EXERCISE DETAILS ▸ Exact transcription of the following records is needed, with every picture dropped.

MATERIAL SUPPLIED ▸

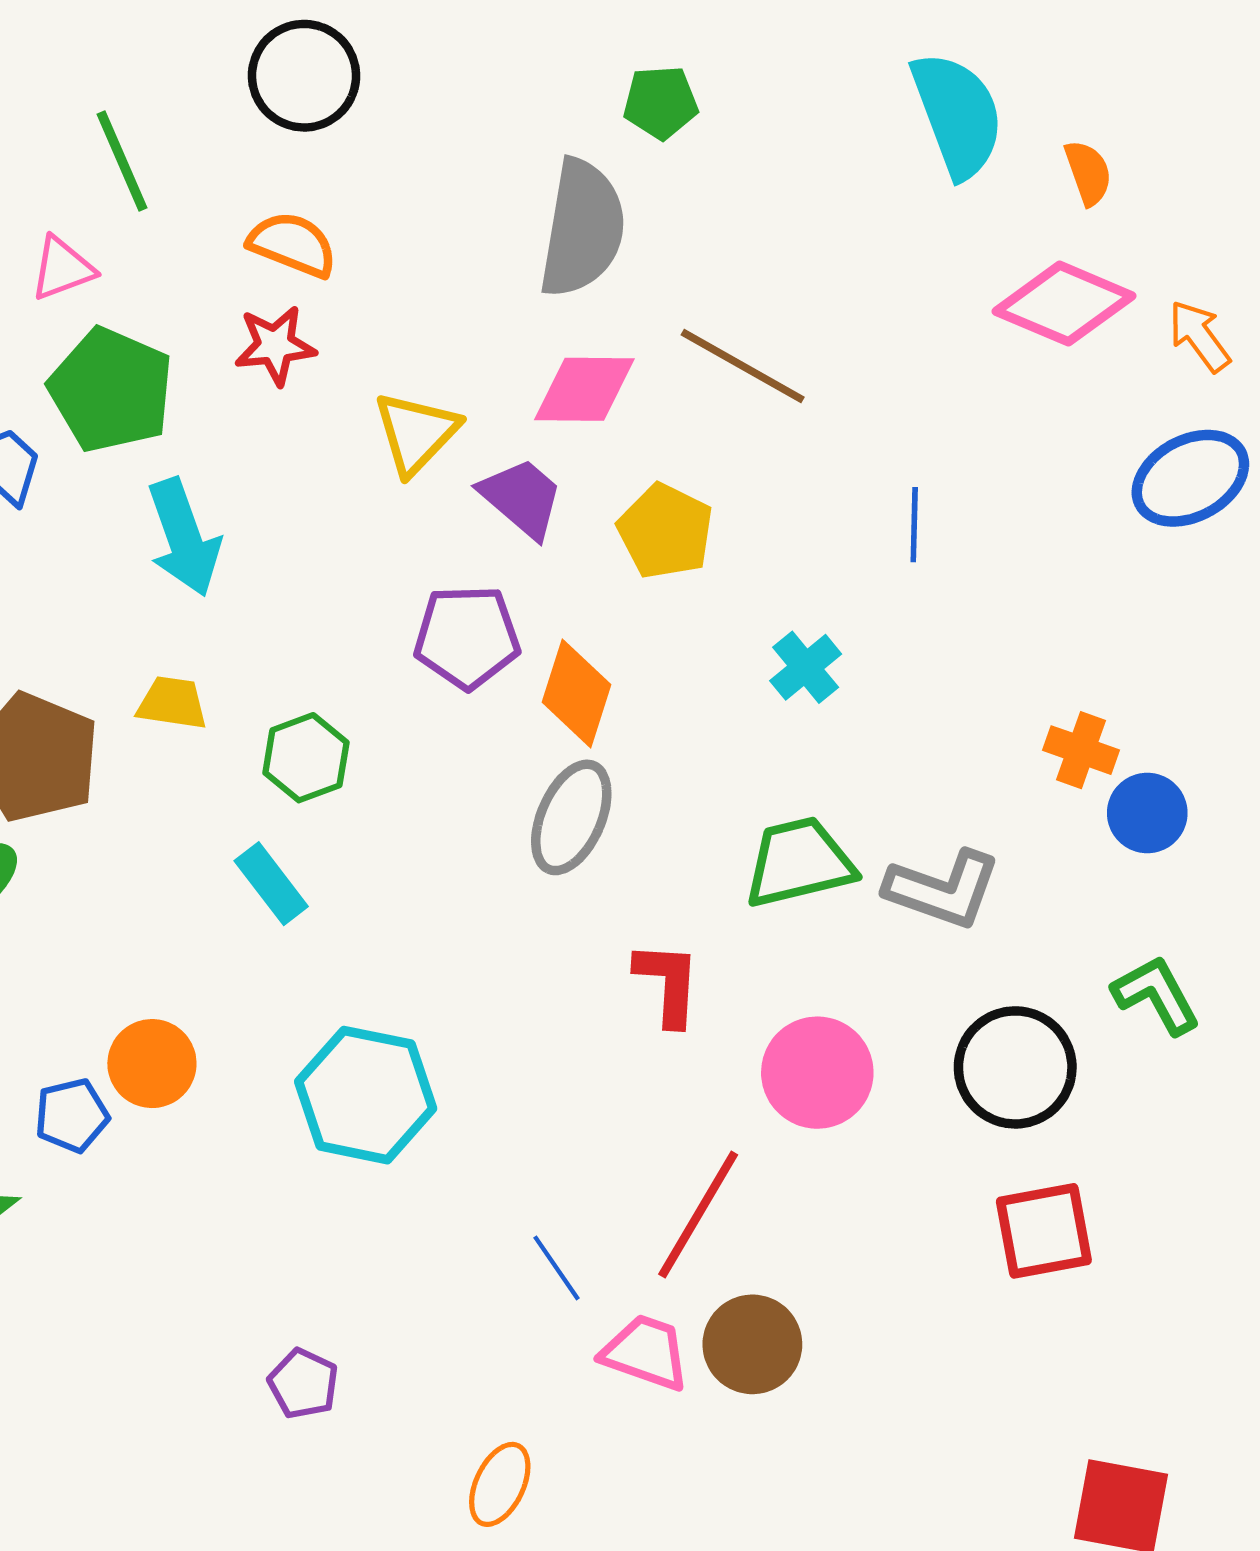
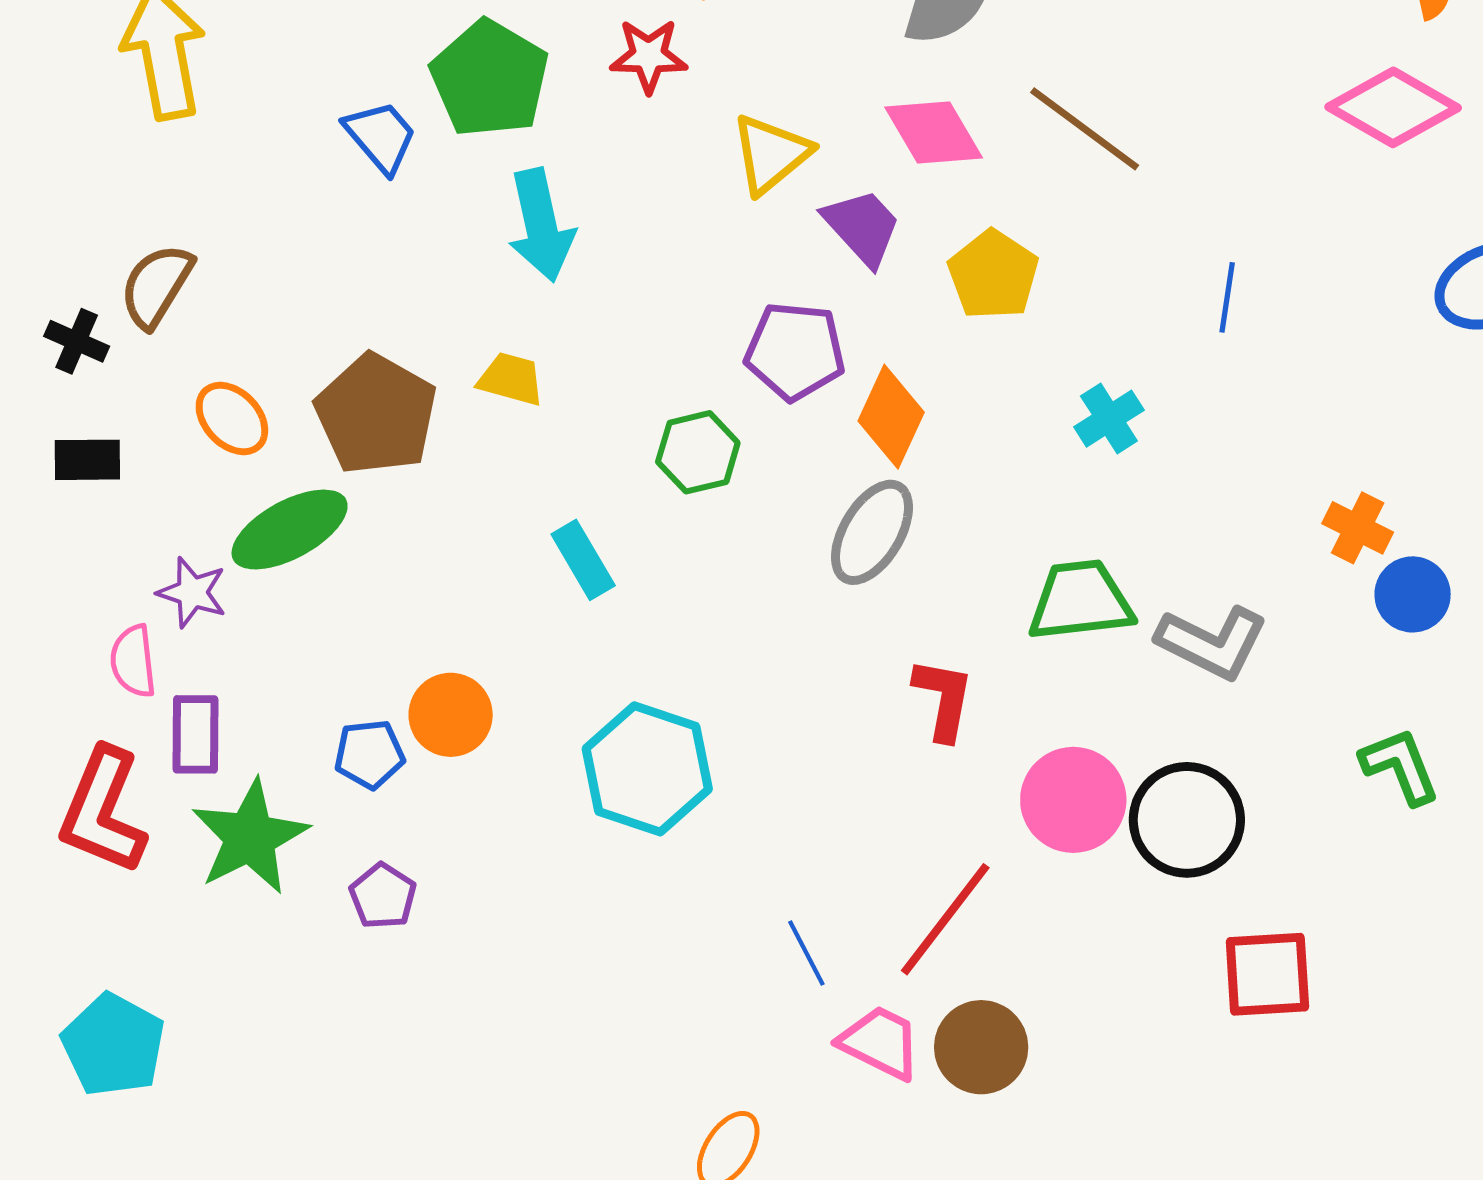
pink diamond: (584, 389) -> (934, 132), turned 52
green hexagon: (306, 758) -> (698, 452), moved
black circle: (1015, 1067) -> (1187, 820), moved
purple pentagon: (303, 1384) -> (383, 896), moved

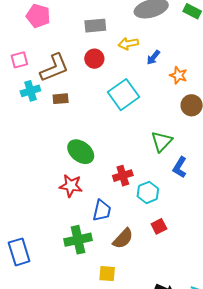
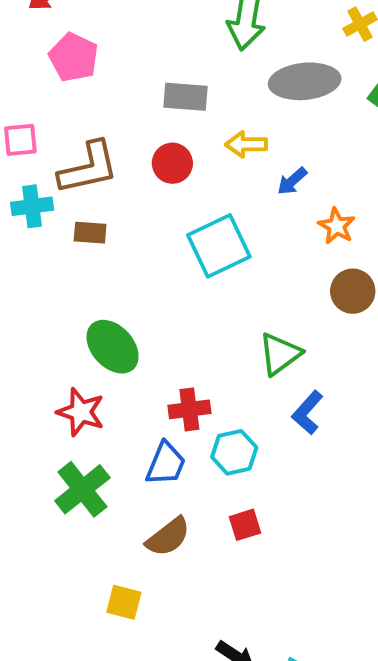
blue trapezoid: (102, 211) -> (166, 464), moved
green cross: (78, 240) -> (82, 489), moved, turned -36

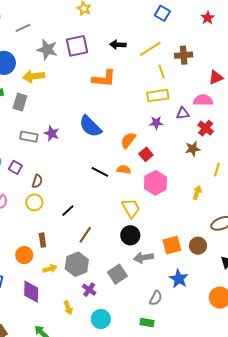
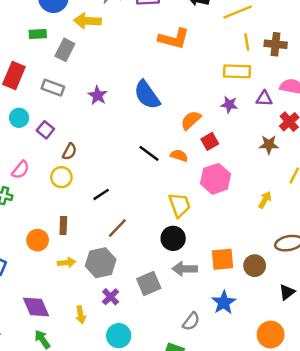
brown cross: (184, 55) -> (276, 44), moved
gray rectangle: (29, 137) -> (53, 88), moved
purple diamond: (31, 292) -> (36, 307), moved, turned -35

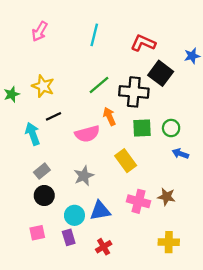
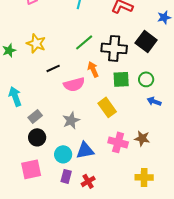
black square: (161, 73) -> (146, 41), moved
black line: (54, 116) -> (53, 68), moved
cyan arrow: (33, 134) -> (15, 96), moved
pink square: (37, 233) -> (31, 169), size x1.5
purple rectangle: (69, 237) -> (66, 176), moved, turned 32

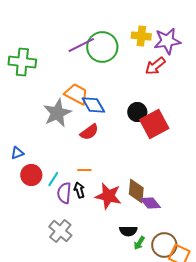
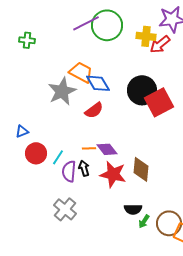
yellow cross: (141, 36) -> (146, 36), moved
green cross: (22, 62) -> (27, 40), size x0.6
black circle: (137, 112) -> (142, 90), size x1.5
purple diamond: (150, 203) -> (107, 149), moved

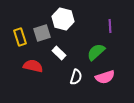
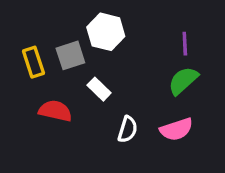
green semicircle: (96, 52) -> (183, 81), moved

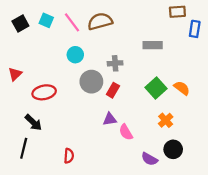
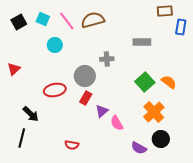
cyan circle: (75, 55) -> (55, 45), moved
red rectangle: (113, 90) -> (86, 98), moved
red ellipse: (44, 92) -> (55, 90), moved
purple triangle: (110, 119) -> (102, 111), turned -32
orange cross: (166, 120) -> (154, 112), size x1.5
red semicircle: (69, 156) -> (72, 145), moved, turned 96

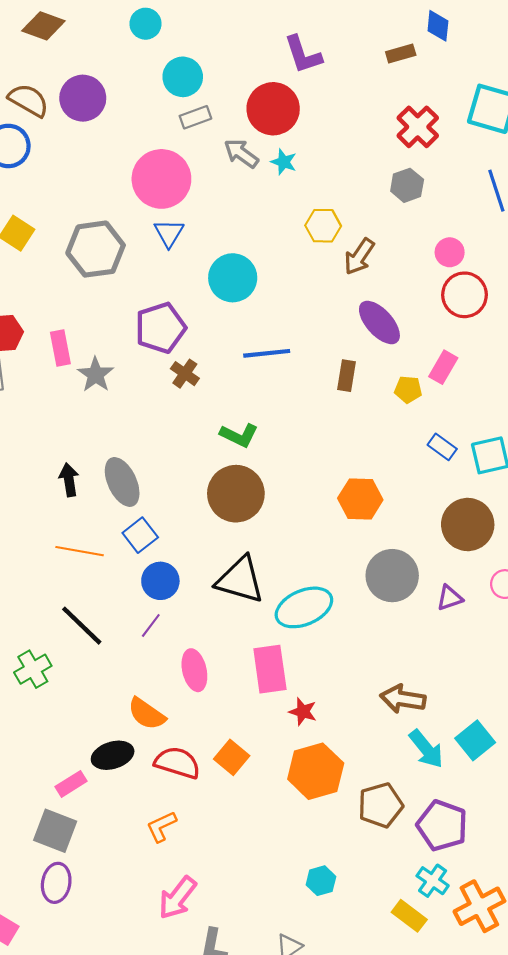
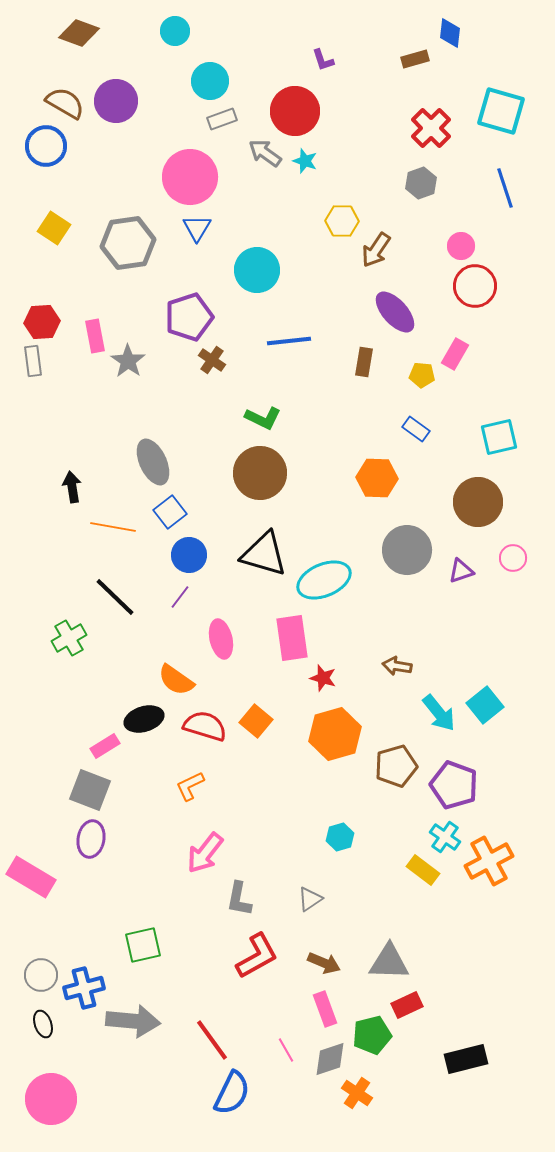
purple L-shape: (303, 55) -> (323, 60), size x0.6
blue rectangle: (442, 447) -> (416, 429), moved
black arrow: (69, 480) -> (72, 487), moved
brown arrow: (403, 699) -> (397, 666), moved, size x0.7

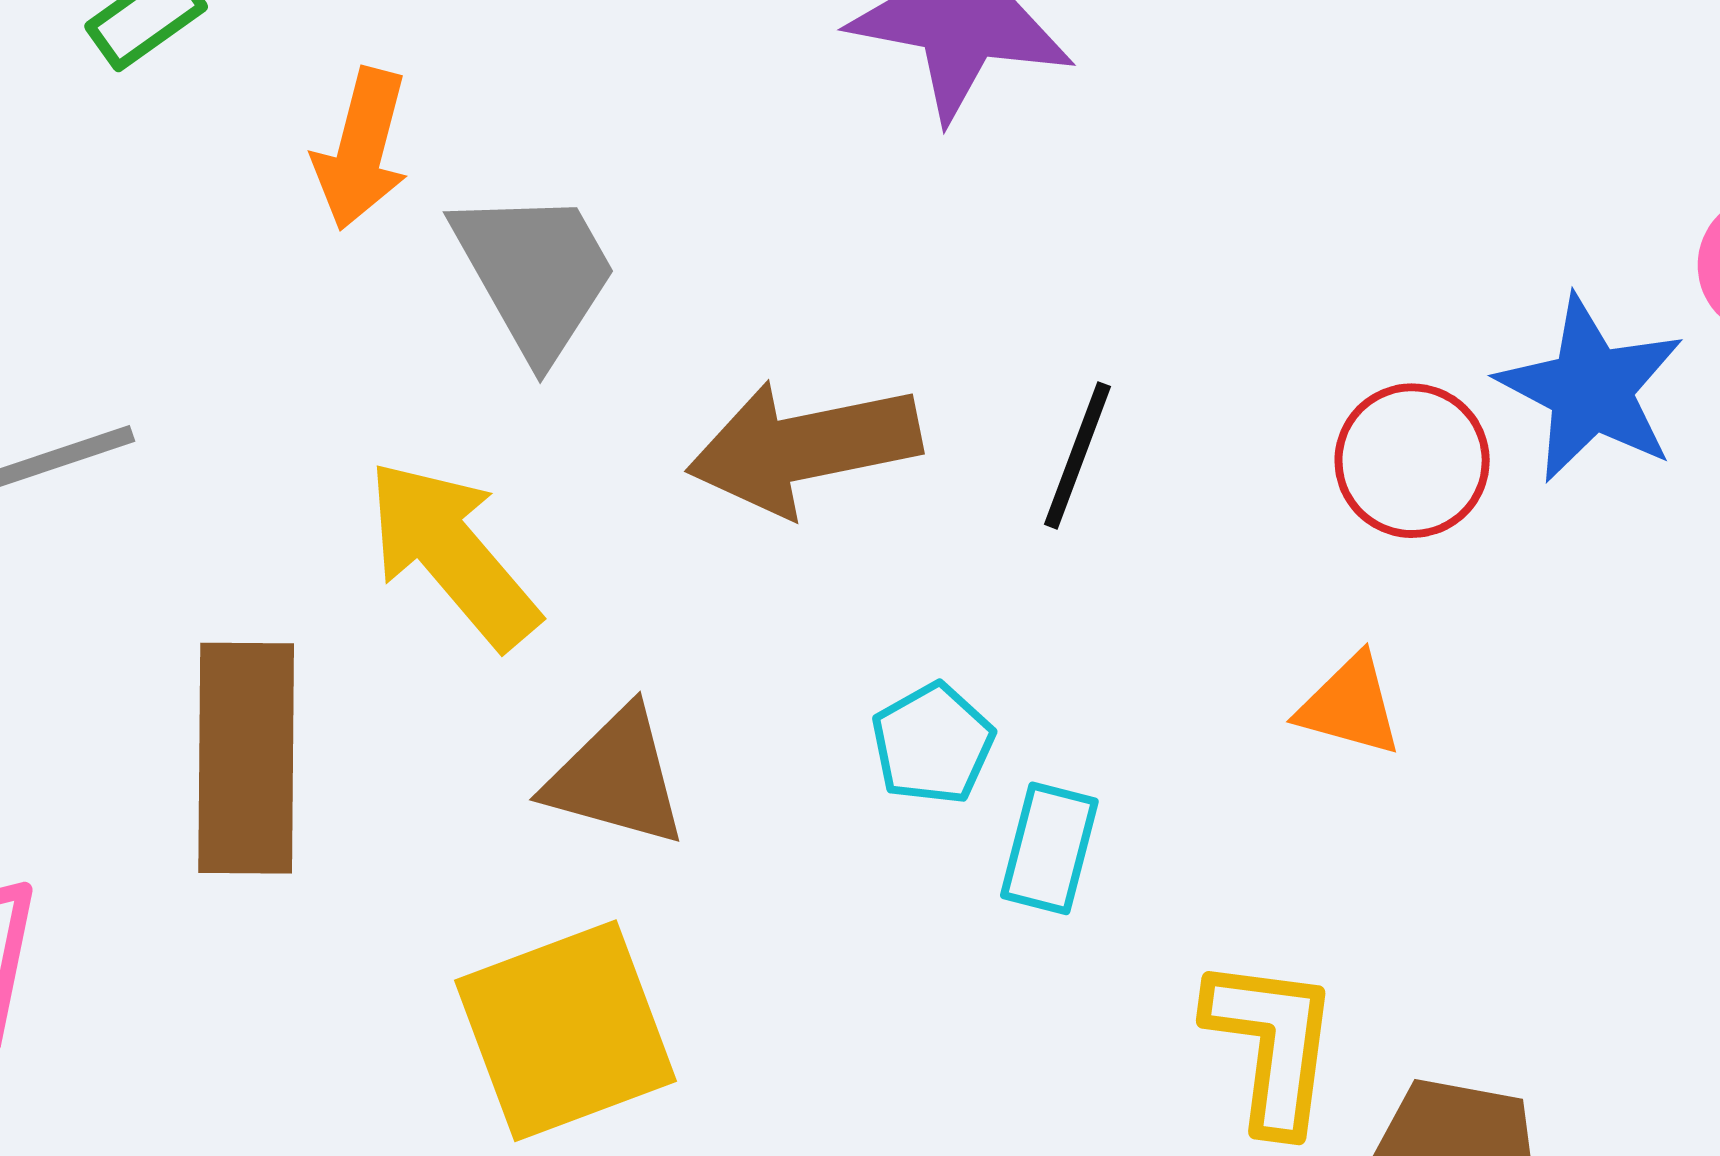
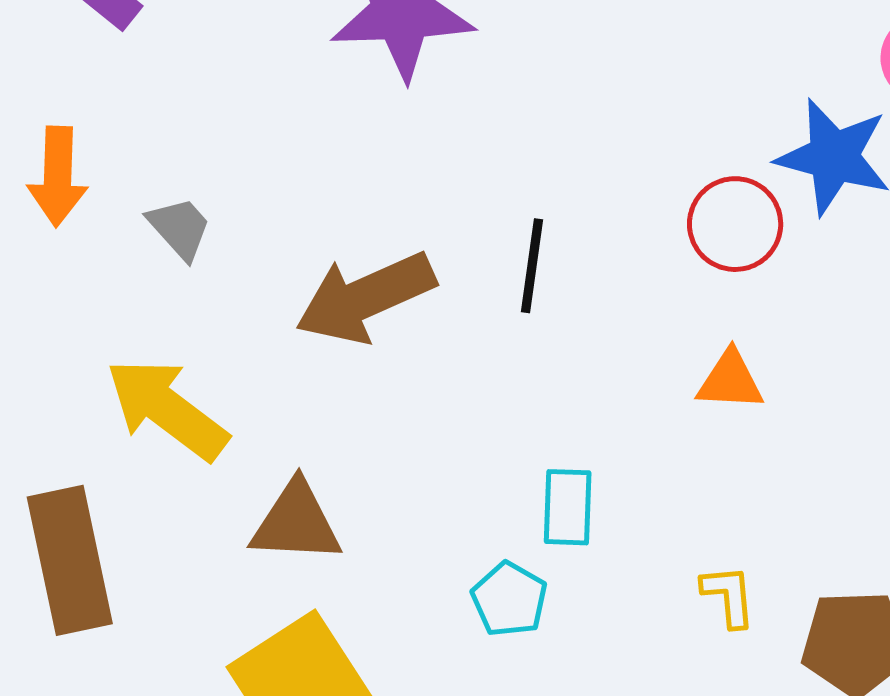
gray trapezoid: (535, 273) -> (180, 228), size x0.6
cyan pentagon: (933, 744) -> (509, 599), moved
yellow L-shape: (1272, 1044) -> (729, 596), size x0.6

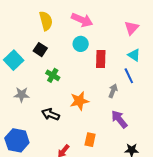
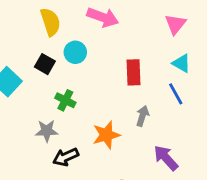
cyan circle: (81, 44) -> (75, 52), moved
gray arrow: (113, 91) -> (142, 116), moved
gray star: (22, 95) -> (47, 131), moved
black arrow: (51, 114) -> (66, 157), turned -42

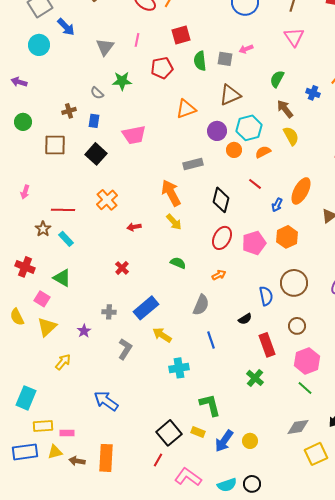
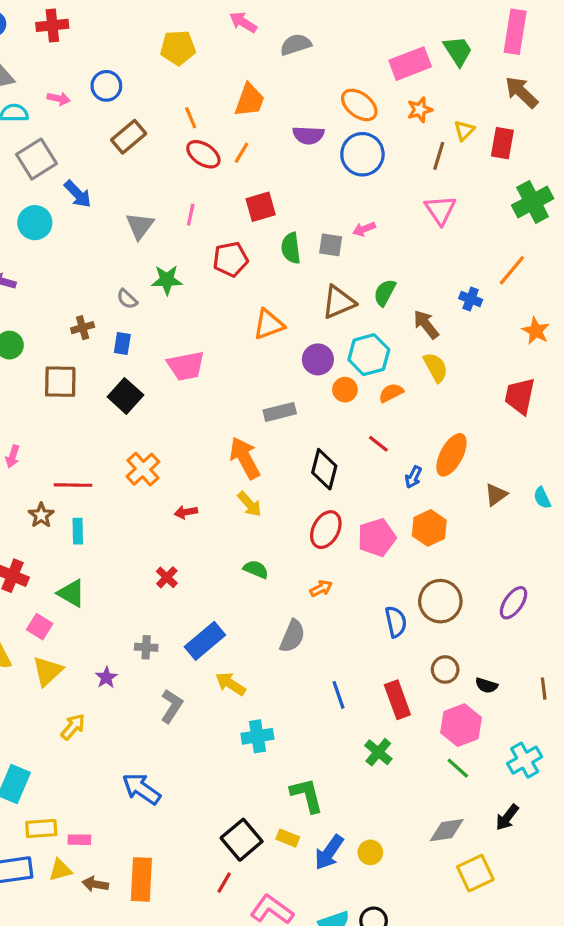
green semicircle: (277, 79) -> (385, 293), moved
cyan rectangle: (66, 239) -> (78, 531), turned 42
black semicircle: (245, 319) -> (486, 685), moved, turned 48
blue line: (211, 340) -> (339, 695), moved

EXERCISE ANSWER ▸
pink diamond: (584, 389) -> (934, 132), turned 52
green hexagon: (306, 758) -> (698, 452), moved
black circle: (1015, 1067) -> (1187, 820), moved
purple pentagon: (303, 1384) -> (383, 896), moved

blue trapezoid: (102, 211) -> (166, 464), moved
green cross: (78, 240) -> (82, 489), moved, turned -36

brown cross: (184, 55) -> (276, 44), moved
gray rectangle: (29, 137) -> (53, 88), moved
purple diamond: (31, 292) -> (36, 307), moved, turned -35

black square: (161, 73) -> (146, 41), moved
black line: (54, 116) -> (53, 68), moved
cyan arrow: (33, 134) -> (15, 96), moved
pink square: (37, 233) -> (31, 169), size x1.5
purple rectangle: (69, 237) -> (66, 176), moved, turned 32

yellow cross: (141, 36) -> (146, 36), moved
green cross: (22, 62) -> (27, 40), size x0.6
black circle: (137, 112) -> (142, 90), size x1.5
purple diamond: (150, 203) -> (107, 149), moved

green semicircle: (96, 52) -> (183, 81), moved

cyan circle: (75, 55) -> (55, 45), moved
red rectangle: (113, 90) -> (86, 98), moved
red ellipse: (44, 92) -> (55, 90), moved
purple triangle: (110, 119) -> (102, 111), turned -32
orange cross: (166, 120) -> (154, 112), size x1.5
red semicircle: (69, 156) -> (72, 145), moved, turned 96

purple L-shape: (303, 55) -> (323, 60), size x0.6
blue rectangle: (442, 447) -> (416, 429), moved
black arrow: (69, 480) -> (72, 487), moved
brown arrow: (403, 699) -> (397, 666), moved, size x0.7

gray trapezoid: (535, 273) -> (180, 228), size x0.6
cyan pentagon: (933, 744) -> (509, 599), moved
yellow L-shape: (1272, 1044) -> (729, 596), size x0.6

cyan circle: (81, 44) -> (75, 52), moved
gray arrow: (113, 91) -> (142, 116), moved
gray star: (22, 95) -> (47, 131), moved
black arrow: (51, 114) -> (66, 157), turned -42

green semicircle: (277, 79) -> (385, 293), moved
cyan rectangle: (66, 239) -> (78, 531), turned 42
black semicircle: (245, 319) -> (486, 685), moved, turned 48
blue line: (211, 340) -> (339, 695), moved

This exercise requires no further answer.